══ RECORDED INFORMATION ══

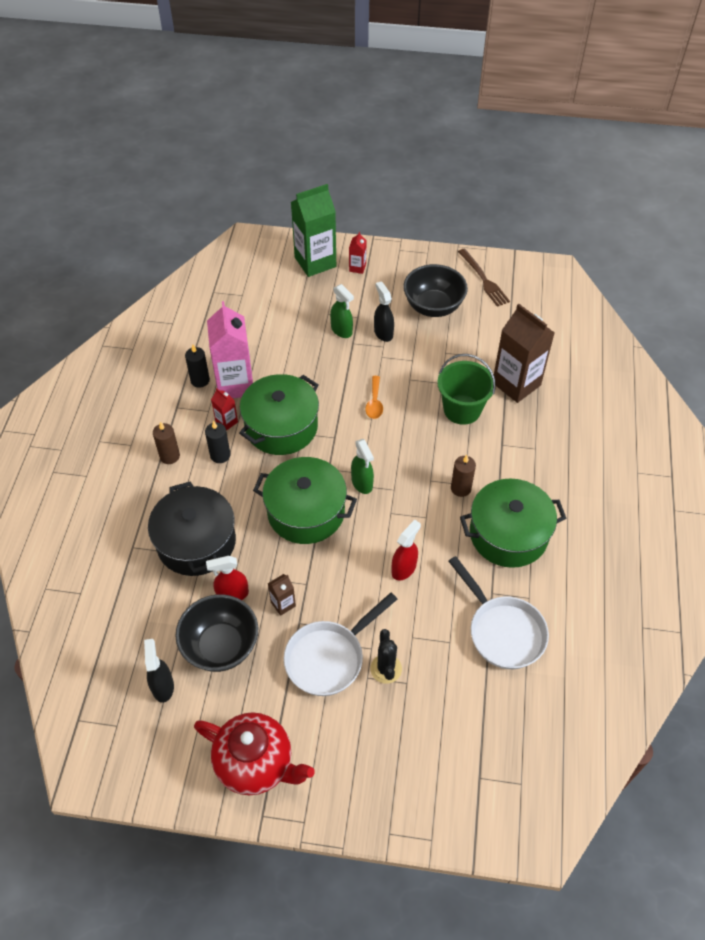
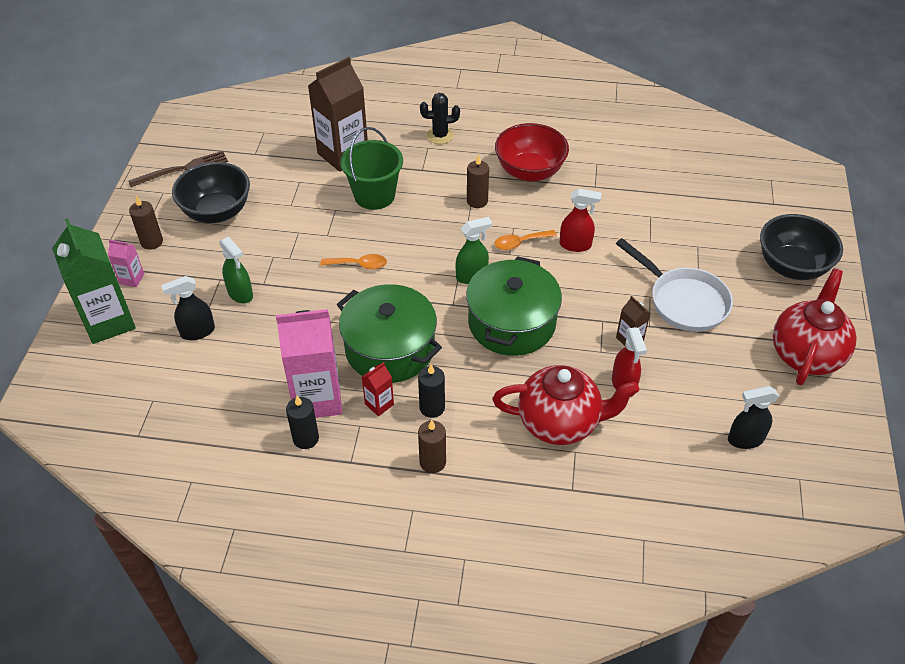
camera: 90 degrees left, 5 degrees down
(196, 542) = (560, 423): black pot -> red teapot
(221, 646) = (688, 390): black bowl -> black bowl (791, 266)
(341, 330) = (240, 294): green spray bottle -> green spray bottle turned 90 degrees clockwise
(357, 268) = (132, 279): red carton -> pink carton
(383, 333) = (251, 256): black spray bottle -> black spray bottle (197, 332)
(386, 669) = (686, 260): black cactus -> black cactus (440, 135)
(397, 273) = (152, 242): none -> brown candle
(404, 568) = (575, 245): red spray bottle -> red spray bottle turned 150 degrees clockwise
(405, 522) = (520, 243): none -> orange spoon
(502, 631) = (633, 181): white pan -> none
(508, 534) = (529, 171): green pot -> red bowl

═══

Your task is to set down exactly the lines from the line containing "(341, 330) = (240, 294): green" to the end of the data above, including both ends.

(341, 330) = (240, 294): green spray bottle -> green spray bottle turned 90 degrees clockwise
(357, 268) = (132, 279): red carton -> pink carton
(383, 333) = (251, 256): black spray bottle -> black spray bottle (197, 332)
(386, 669) = (686, 260): black cactus -> black cactus (440, 135)
(397, 273) = (152, 242): none -> brown candle
(404, 568) = (575, 245): red spray bottle -> red spray bottle turned 150 degrees clockwise
(405, 522) = (520, 243): none -> orange spoon
(502, 631) = (633, 181): white pan -> none
(508, 534) = (529, 171): green pot -> red bowl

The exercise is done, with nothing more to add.